EXERCISE REQUIREMENTS
Please copy all of the records below word for word, leaving out the pictures.

== THE RECORDS ==

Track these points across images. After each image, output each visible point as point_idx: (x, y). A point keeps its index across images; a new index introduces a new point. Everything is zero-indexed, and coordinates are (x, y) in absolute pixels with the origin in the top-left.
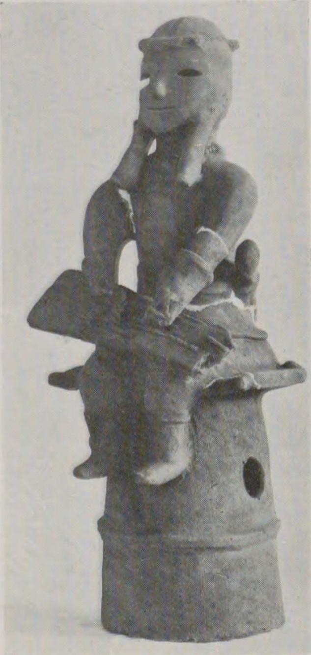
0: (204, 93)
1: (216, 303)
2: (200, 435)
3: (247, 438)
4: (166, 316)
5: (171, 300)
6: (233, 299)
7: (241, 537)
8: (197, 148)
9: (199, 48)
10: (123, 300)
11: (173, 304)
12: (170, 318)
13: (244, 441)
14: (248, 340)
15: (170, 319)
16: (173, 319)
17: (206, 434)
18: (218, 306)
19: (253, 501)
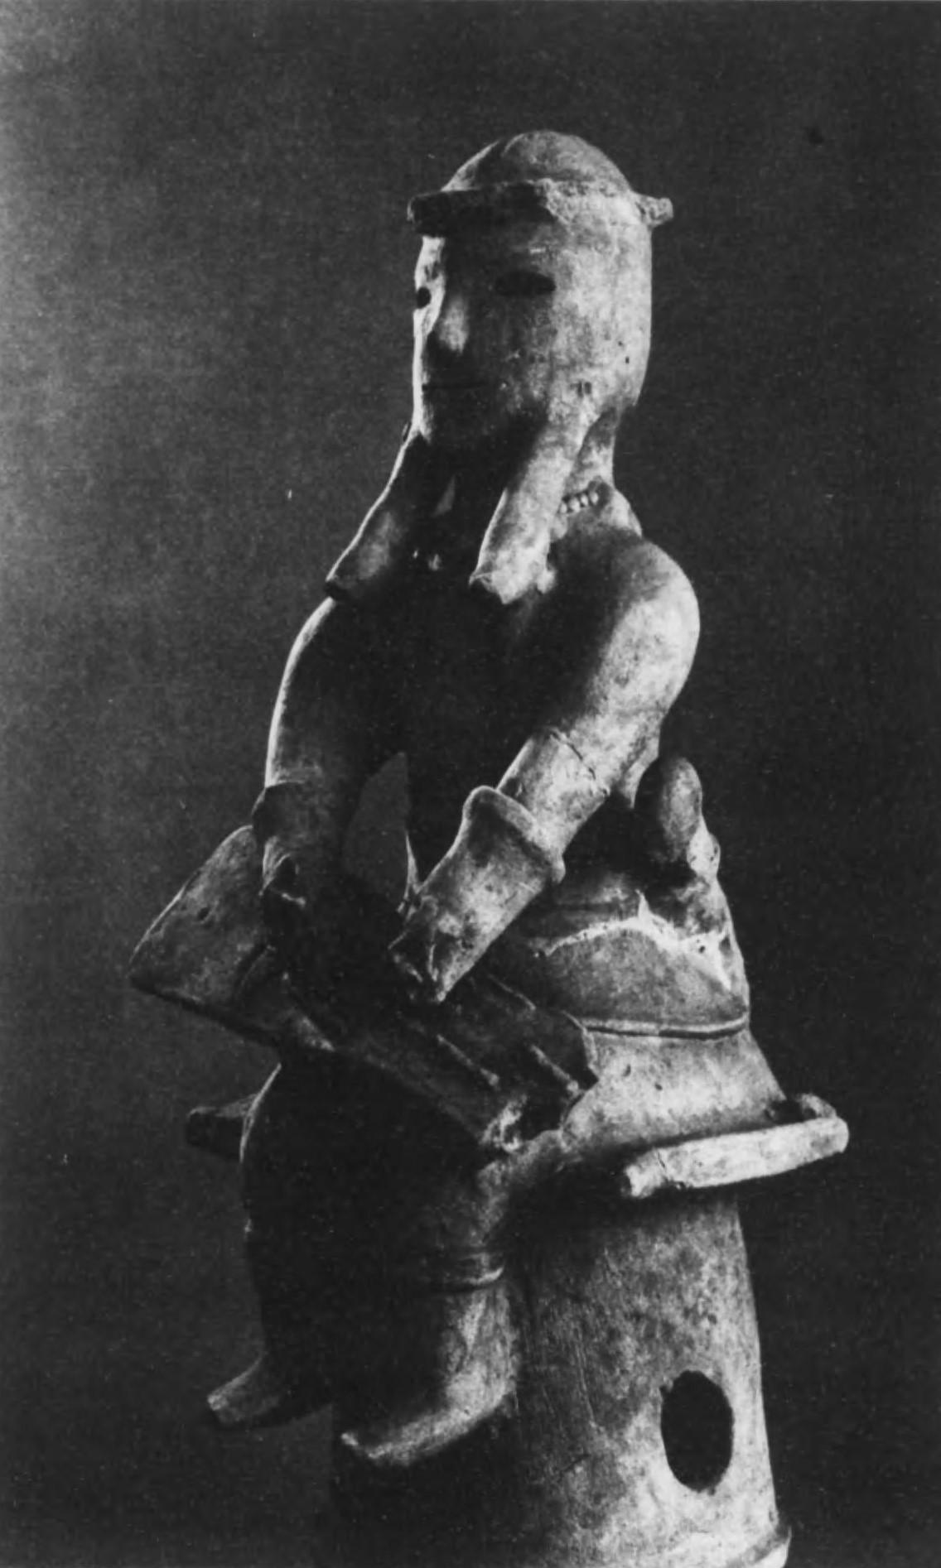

===

REPLY TO THE EXERCISE
Track these points across images. After each image, output each visible point as point_idx: (x, y). A point keeps its index across images; a new index introduces a new point. Everything is zero-indexed, and coordinates are (x, y) in absolute pixels with the origin in the top-left.
0: (204, 93)
1: (216, 303)
2: (200, 435)
3: (247, 438)
4: (166, 316)
5: (171, 300)
6: (233, 299)
7: (241, 537)
8: (197, 148)
9: (199, 48)
10: (123, 300)
11: (173, 304)
12: (170, 318)
13: (244, 441)
14: (248, 340)
15: (170, 319)
16: (173, 319)
17: (206, 434)
18: (218, 306)
19: (253, 501)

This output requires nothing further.